# Brief
Return the count of lines in the following records that include "plate", and nothing more.
————————
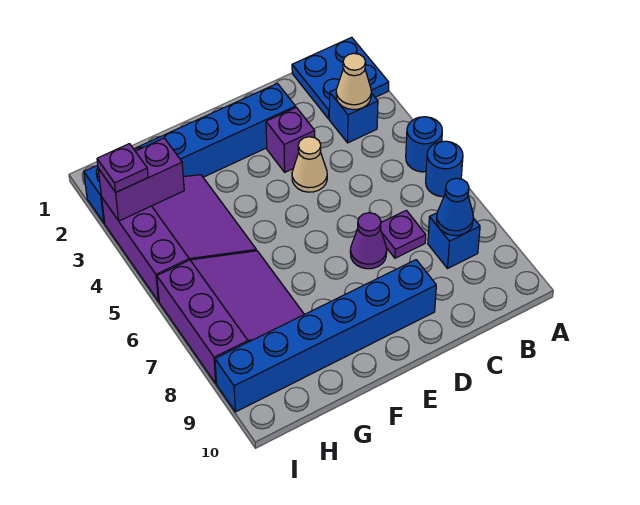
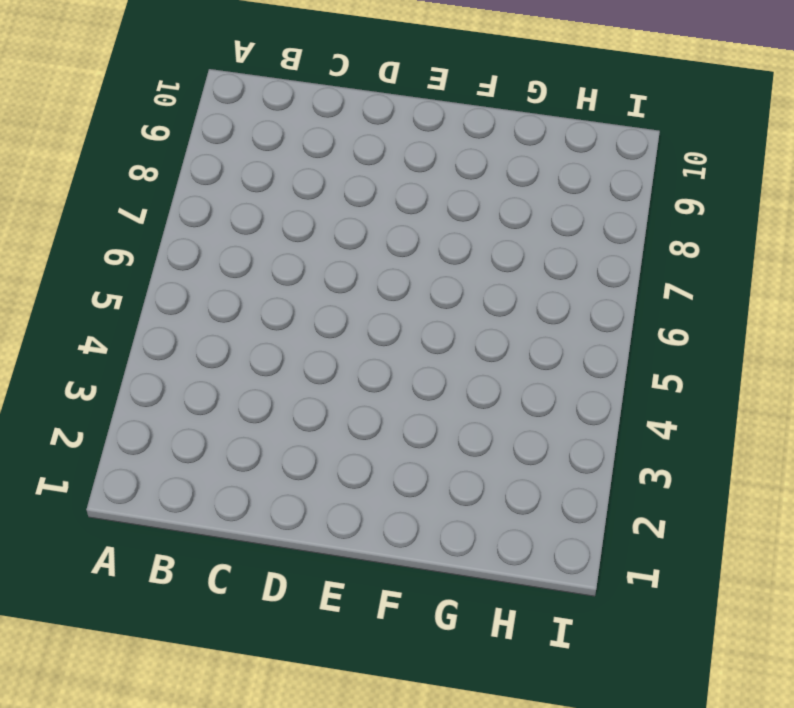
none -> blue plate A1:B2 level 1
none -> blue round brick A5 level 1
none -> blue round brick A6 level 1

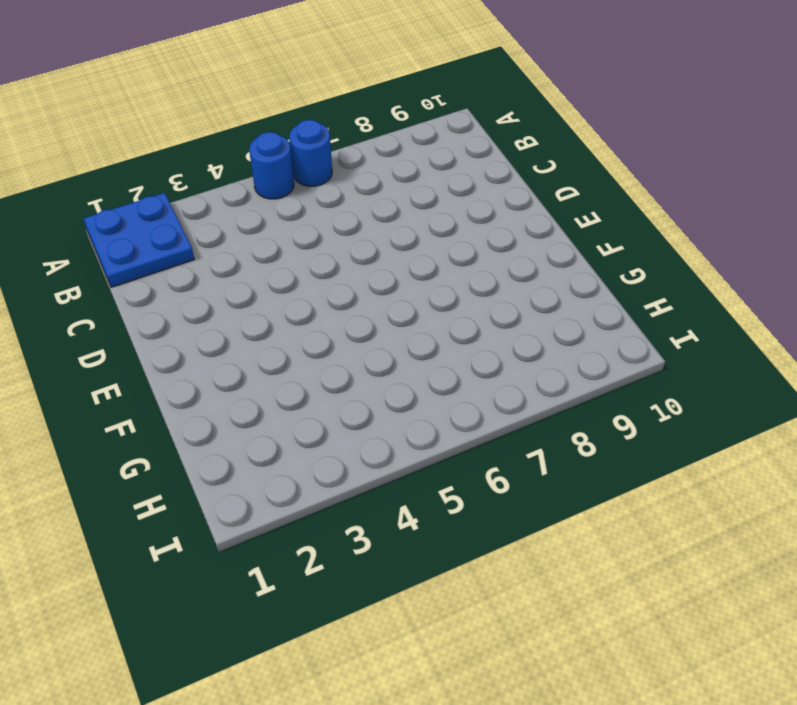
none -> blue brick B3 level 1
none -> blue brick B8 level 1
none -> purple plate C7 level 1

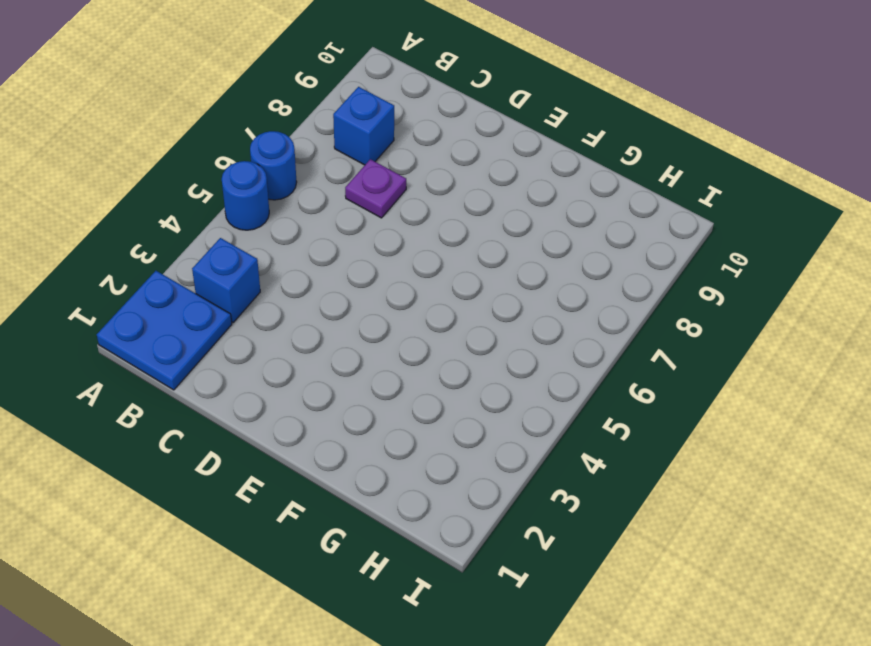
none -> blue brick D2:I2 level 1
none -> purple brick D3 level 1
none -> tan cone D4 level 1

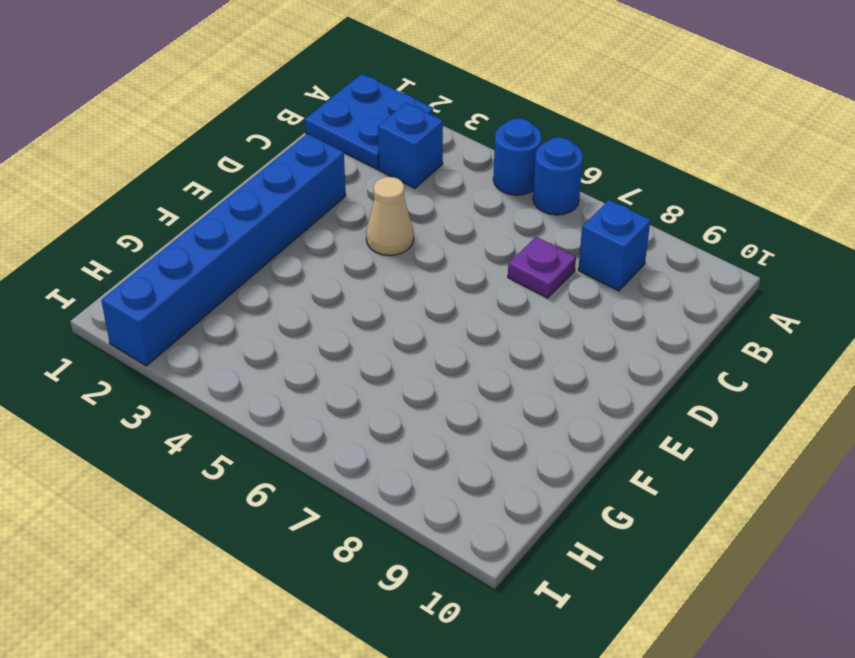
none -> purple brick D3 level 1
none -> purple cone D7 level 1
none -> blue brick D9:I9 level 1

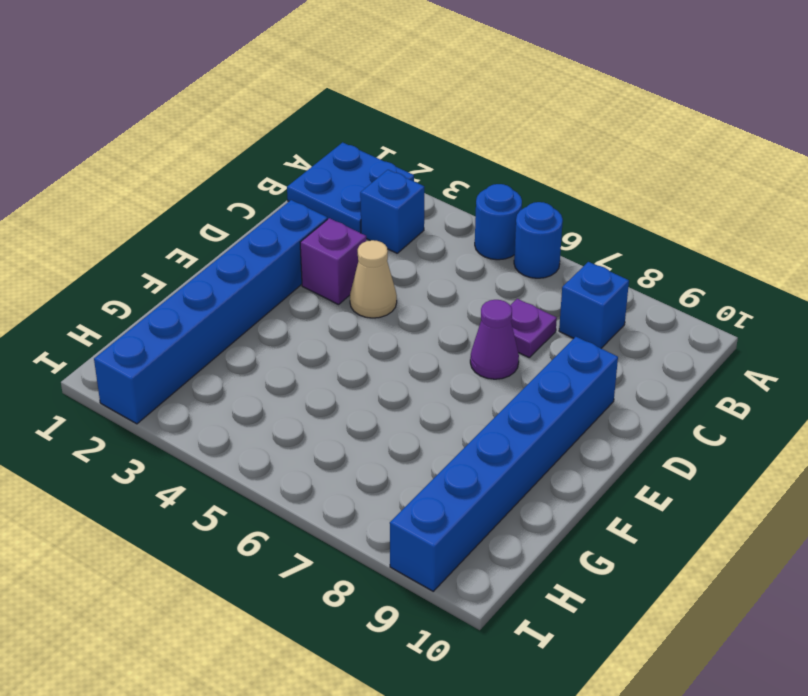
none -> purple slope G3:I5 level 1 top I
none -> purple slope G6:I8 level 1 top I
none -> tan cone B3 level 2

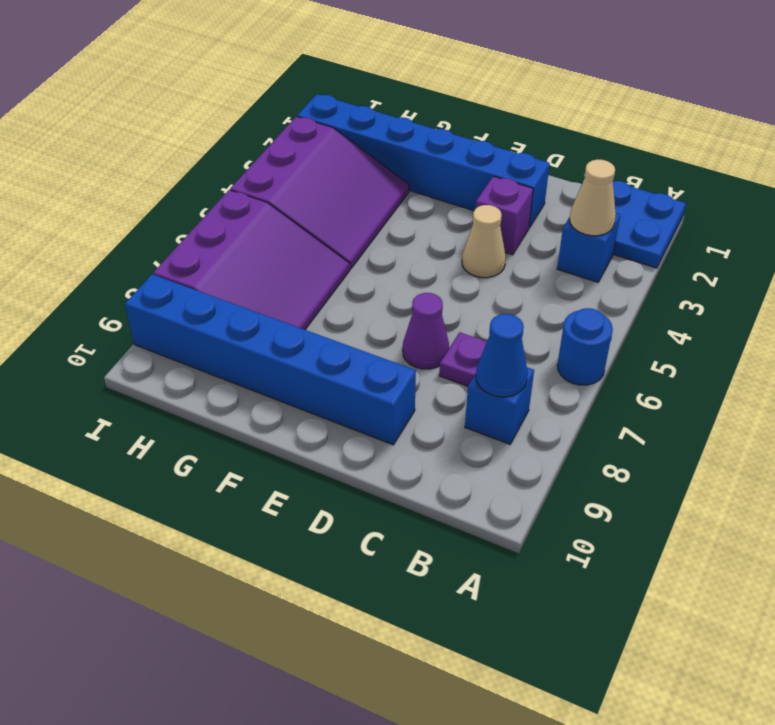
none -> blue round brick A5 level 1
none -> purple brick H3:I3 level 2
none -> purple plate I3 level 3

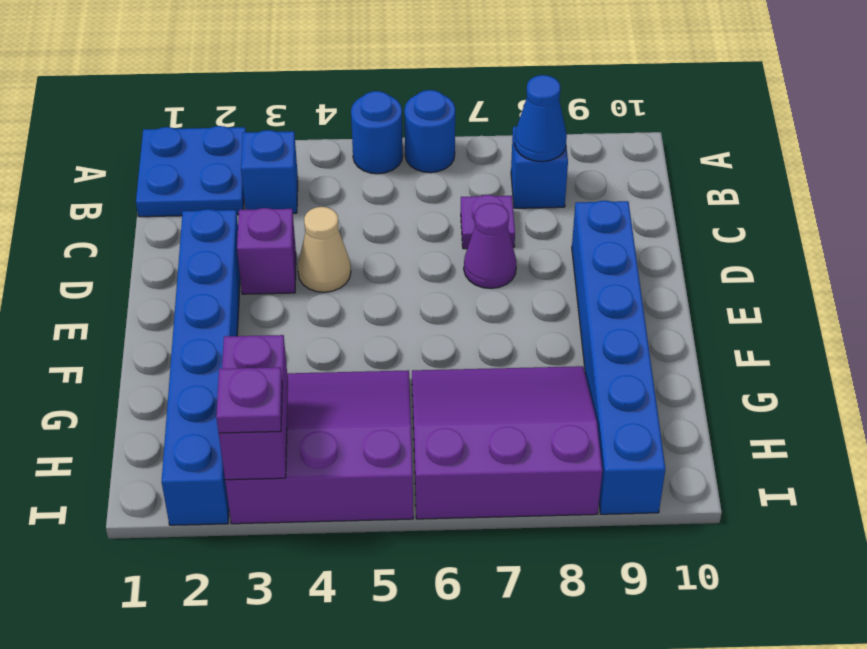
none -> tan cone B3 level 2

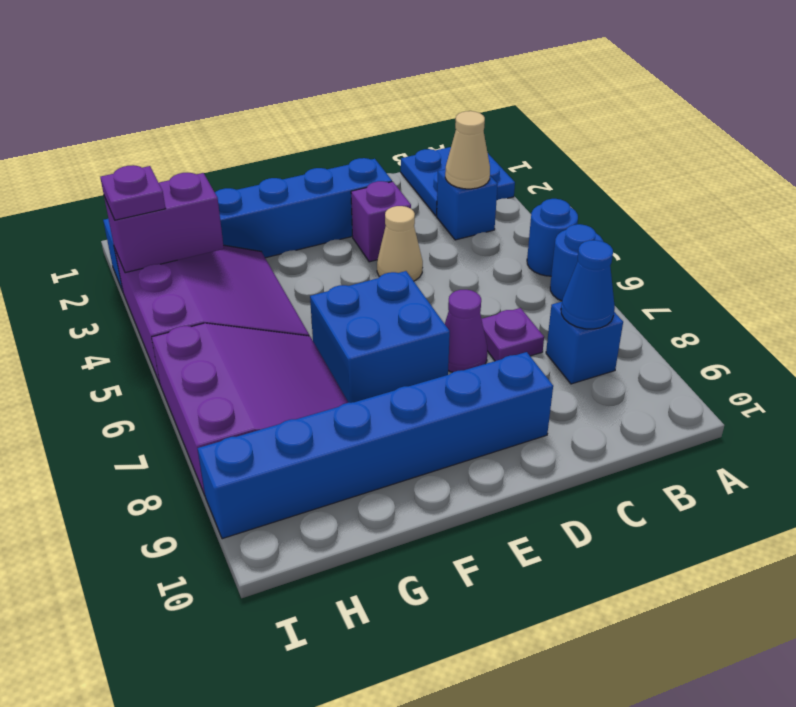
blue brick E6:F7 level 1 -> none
————————
# Exercise answer
3